• EXERCISE OBJECTIVE: Pictures excluded, output the lines of the data below between the one holding "cyan semicircle: (45, 29)" and the one holding "pink circle: (211, 108) -> (242, 168), moved", inclusive, exactly as they stand.

• PROVIDED RECORDS:

----

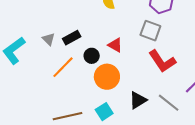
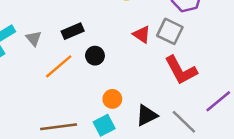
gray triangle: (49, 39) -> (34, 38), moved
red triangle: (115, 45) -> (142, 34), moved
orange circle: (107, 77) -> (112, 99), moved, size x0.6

----

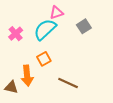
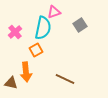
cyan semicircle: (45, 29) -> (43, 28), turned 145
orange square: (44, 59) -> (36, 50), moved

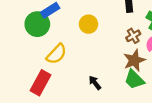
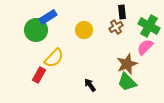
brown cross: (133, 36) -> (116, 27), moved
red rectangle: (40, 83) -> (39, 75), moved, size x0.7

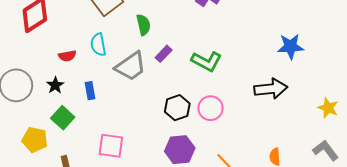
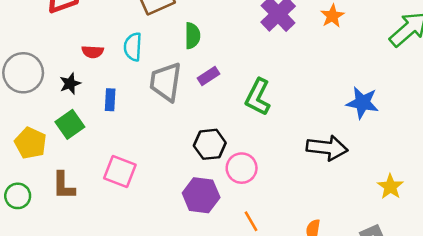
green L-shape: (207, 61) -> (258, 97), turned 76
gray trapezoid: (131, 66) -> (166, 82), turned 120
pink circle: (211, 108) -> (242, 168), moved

----

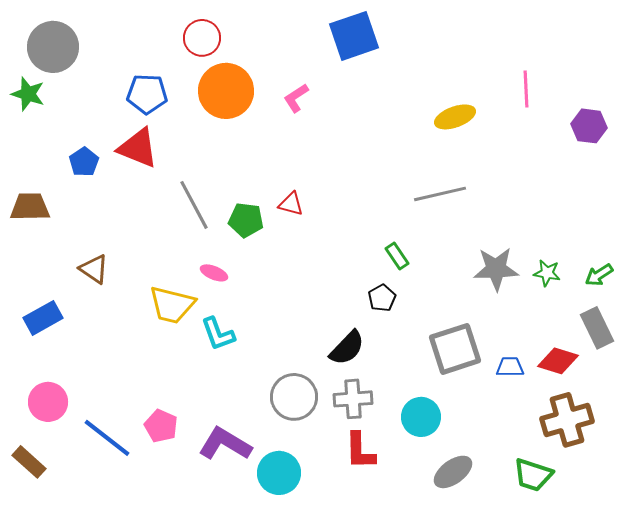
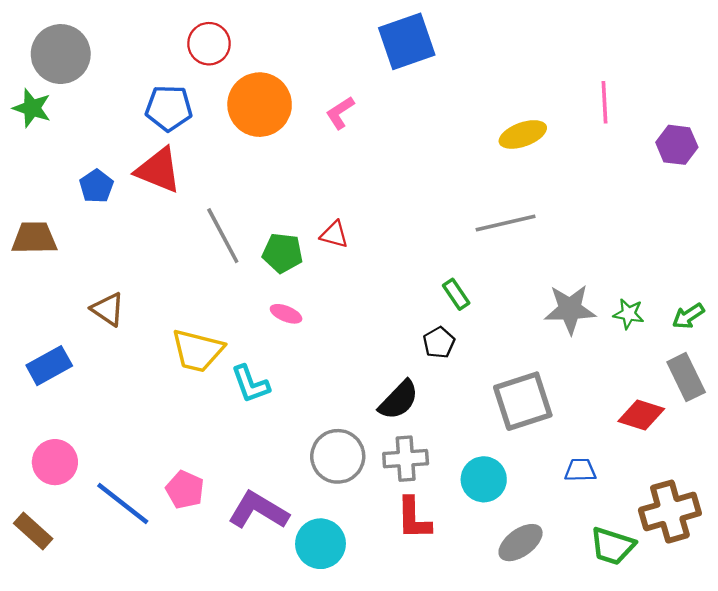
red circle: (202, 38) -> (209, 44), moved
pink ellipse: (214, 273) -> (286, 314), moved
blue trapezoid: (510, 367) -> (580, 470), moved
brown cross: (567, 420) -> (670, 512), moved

----

• THE COMPLETED TASK:
cyan semicircle: (45, 29) -> (43, 28), turned 145
orange square: (44, 59) -> (36, 50), moved

brown cross: (133, 36) -> (116, 27), moved
red rectangle: (40, 83) -> (39, 75), moved, size x0.7

green L-shape: (207, 61) -> (258, 97), turned 76
gray trapezoid: (131, 66) -> (166, 82), turned 120
pink circle: (211, 108) -> (242, 168), moved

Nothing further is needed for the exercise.